== Segment start ==

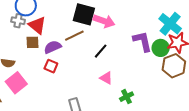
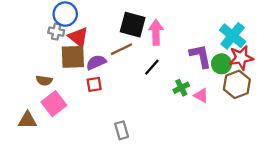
pink arrow: (104, 21) -> (156, 32), turned -110
brown square: (32, 42) -> (73, 57), size x1.6
red square: (51, 66) -> (94, 84), turned -32
pink triangle: (106, 78) -> (201, 95), moved
green cross: (127, 97) -> (181, 88), moved

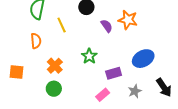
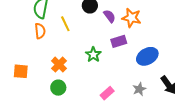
purple semicircle: (107, 26) -> (110, 16), moved
orange semicircle: (36, 41) -> (40, 31), moved
purple rectangle: (114, 73) -> (119, 41), moved

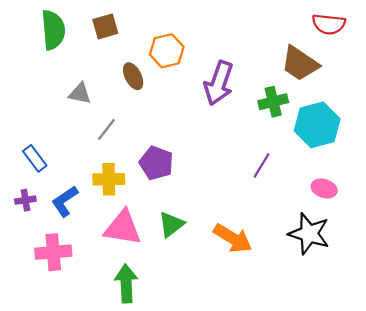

== Segment end ==

YOUR TASK:
Restate the entries above word for word, minus the pictures.

ANSWER TO THIS EXERCISE:
pink arrow: (104, 21) -> (156, 32), turned -110
brown square: (32, 42) -> (73, 57), size x1.6
red square: (51, 66) -> (94, 84), turned -32
pink triangle: (106, 78) -> (201, 95), moved
green cross: (127, 97) -> (181, 88), moved

purple semicircle: (107, 26) -> (110, 16), moved
orange semicircle: (36, 41) -> (40, 31), moved
purple rectangle: (114, 73) -> (119, 41), moved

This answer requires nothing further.